» **Required task**
Copy out the stretch of the listing from its first line through the line that contains "orange circle: moved 12 px left, 3 px down", including both ends.

[Saved data entries]
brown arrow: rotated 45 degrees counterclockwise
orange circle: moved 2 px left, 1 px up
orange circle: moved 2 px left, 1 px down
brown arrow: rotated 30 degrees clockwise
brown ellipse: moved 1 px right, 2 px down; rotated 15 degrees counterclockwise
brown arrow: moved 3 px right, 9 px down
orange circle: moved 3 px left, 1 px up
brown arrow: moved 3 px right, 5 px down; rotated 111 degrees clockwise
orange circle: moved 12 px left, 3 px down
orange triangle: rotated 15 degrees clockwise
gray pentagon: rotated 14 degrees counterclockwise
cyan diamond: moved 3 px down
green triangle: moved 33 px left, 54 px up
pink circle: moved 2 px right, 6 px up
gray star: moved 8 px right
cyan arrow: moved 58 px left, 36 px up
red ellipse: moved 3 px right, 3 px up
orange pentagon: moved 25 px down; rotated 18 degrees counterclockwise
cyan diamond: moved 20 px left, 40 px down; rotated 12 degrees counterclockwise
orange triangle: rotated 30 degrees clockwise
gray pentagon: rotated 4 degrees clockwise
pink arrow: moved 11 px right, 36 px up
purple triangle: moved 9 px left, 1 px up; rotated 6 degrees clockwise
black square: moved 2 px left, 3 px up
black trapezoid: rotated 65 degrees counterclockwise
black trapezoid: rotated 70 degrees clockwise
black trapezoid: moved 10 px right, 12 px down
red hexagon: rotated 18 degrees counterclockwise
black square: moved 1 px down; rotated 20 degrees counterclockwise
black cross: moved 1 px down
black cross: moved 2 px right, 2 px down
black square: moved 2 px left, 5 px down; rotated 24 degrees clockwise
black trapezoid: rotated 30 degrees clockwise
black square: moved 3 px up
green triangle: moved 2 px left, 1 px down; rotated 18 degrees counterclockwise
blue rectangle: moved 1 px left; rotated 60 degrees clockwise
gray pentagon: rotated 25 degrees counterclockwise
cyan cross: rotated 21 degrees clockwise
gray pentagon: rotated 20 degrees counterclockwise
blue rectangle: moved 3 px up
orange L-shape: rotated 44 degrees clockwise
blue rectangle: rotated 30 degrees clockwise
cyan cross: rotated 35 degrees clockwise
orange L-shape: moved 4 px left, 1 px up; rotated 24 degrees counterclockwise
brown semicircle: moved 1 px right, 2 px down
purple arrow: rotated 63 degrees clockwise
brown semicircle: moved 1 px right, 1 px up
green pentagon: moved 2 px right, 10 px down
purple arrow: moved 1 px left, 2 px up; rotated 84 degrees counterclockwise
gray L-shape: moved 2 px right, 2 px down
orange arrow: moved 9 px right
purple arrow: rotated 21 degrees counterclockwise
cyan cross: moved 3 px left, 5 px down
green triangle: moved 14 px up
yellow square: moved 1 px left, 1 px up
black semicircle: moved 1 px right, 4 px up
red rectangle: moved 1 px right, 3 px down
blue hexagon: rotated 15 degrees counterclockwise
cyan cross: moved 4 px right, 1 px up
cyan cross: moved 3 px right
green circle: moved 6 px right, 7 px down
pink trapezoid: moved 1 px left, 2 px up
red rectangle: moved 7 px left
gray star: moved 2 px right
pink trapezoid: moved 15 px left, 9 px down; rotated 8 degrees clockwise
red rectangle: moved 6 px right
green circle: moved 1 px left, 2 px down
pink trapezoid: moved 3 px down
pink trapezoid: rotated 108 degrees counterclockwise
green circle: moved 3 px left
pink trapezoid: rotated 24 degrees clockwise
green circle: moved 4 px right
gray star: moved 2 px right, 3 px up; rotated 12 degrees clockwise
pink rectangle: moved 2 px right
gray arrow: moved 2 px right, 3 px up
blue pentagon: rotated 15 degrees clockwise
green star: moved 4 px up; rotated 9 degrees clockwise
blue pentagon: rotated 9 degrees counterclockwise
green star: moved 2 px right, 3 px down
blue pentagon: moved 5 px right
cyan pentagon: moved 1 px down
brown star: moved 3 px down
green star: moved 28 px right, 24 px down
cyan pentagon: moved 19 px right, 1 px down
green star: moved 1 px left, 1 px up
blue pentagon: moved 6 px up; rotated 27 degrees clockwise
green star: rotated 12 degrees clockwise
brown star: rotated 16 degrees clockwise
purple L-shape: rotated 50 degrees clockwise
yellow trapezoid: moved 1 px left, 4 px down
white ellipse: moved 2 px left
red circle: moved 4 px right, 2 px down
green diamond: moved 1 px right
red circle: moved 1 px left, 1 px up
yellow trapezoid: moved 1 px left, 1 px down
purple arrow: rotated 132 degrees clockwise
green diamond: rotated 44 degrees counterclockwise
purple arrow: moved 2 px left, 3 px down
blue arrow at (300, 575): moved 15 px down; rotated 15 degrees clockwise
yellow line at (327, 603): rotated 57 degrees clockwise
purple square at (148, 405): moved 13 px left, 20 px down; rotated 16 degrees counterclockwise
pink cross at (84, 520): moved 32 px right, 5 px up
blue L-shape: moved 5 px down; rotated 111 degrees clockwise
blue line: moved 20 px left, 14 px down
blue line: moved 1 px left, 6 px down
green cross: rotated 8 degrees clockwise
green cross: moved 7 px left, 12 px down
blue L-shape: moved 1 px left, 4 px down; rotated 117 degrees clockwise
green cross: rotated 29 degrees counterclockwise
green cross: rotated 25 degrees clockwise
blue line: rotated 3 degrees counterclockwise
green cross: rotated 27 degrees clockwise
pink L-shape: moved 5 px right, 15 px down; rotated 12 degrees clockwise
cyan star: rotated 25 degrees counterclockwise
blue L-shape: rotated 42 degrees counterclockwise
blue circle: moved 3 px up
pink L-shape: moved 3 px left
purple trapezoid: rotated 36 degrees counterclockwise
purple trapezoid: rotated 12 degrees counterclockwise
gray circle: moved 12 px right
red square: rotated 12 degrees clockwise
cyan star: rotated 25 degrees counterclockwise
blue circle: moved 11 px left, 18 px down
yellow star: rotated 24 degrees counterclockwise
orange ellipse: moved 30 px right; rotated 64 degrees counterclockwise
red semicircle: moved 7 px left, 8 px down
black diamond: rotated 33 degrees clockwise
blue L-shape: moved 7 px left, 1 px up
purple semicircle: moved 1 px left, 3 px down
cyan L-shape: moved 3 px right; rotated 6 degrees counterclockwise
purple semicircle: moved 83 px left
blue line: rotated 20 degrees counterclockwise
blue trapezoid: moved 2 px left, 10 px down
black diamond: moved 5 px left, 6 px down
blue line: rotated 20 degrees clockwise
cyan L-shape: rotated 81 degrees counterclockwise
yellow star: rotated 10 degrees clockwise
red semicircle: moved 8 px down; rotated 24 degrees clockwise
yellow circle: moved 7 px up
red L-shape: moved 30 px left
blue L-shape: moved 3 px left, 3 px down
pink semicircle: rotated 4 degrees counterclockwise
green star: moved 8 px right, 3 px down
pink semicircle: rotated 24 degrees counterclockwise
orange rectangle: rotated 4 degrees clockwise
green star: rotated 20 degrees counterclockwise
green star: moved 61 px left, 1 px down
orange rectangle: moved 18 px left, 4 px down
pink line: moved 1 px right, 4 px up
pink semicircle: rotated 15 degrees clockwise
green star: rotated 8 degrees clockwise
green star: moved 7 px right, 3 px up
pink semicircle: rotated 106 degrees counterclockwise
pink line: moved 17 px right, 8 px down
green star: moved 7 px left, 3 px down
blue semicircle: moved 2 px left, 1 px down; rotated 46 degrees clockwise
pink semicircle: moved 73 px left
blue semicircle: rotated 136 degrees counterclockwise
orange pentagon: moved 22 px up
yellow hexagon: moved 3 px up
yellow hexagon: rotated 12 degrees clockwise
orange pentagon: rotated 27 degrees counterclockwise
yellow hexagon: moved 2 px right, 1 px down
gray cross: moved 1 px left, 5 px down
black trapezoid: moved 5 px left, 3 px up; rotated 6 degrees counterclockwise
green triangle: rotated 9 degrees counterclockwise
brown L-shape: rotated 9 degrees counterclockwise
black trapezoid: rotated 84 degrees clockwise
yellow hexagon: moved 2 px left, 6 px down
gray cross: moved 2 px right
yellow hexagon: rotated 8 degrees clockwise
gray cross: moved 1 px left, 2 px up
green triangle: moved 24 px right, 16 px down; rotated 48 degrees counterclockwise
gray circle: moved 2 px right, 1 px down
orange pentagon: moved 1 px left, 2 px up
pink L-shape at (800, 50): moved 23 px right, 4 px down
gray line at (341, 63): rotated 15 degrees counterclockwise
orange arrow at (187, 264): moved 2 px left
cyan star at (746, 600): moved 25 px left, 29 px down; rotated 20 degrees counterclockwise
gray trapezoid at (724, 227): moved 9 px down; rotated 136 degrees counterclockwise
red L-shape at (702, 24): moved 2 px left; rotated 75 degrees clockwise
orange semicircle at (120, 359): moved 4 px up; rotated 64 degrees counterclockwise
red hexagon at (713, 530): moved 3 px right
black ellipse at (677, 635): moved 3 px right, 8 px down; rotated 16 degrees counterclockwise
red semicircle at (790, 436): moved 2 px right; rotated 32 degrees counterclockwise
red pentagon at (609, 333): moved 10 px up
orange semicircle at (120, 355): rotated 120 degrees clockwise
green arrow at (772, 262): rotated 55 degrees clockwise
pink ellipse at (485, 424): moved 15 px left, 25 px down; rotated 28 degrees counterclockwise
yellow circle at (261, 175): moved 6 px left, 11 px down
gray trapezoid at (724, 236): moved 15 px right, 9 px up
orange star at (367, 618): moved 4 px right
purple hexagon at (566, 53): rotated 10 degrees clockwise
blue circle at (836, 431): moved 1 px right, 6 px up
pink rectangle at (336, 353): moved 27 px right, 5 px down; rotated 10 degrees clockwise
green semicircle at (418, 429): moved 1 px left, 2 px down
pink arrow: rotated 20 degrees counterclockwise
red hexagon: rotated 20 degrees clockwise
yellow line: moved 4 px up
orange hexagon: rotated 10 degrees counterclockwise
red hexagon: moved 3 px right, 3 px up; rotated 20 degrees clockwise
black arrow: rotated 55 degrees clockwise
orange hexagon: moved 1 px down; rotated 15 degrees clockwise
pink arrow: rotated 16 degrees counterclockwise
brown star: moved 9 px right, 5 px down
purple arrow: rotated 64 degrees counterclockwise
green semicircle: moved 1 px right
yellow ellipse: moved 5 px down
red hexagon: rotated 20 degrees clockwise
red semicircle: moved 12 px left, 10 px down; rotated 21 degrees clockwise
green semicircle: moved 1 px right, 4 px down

» **Expected answer**
brown arrow: rotated 45 degrees counterclockwise
orange circle: moved 2 px left, 1 px up
orange circle: moved 2 px left, 1 px down
brown arrow: rotated 30 degrees clockwise
brown ellipse: moved 1 px right, 2 px down; rotated 15 degrees counterclockwise
brown arrow: moved 3 px right, 9 px down
orange circle: moved 3 px left, 1 px up
brown arrow: moved 3 px right, 5 px down; rotated 111 degrees clockwise
orange circle: moved 12 px left, 3 px down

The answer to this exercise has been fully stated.